Stored items:
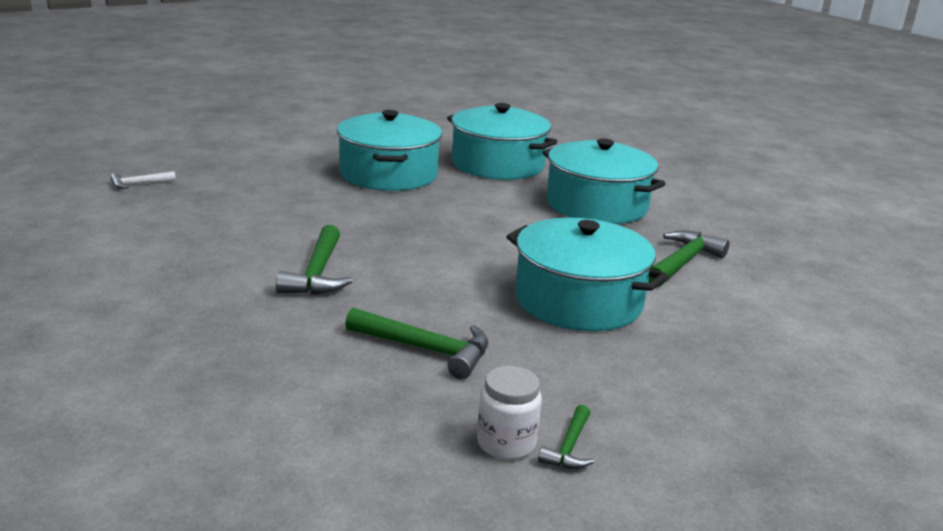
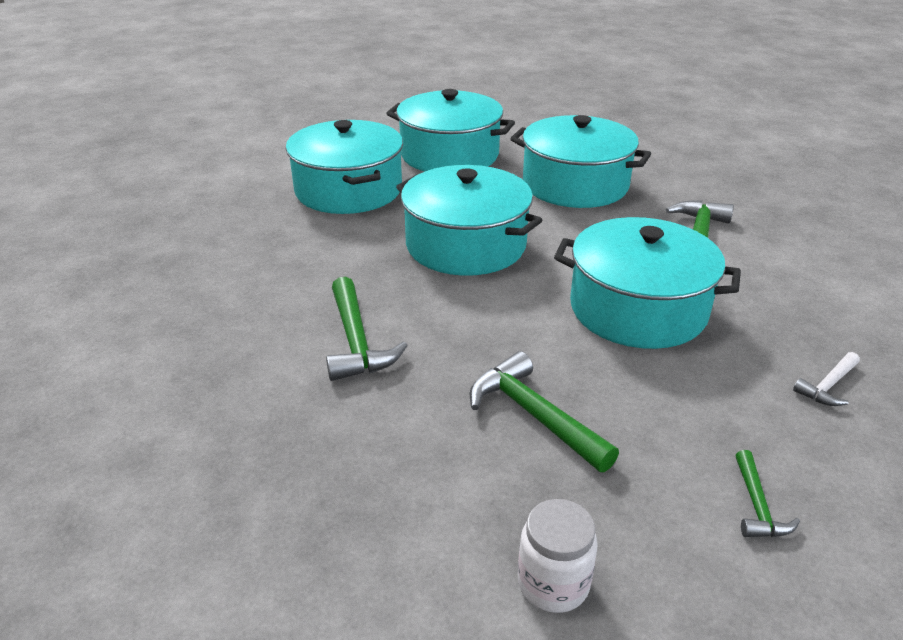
camera: 15 degrees left, 10 degrees up
(139, 184) = (78, 264): white hammer -> white hammer (828, 386)
(426, 349) = (534, 415): green hammer -> green hammer turned 135 degrees counterclockwise
(460, 229) = (466, 245): none -> turquoise pot
(506, 443) = (695, 520): white jar -> white jar (553, 583)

(WHAT IS EXPECTED):
Retype the data exactly as it stands, but keep the images out of your copy.

(FINISHED EXERCISE):
camera: 15 degrees left, 10 degrees up
(139, 184) = (78, 264): white hammer -> white hammer (828, 386)
(426, 349) = (534, 415): green hammer -> green hammer turned 135 degrees counterclockwise
(460, 229) = (466, 245): none -> turquoise pot
(506, 443) = (695, 520): white jar -> white jar (553, 583)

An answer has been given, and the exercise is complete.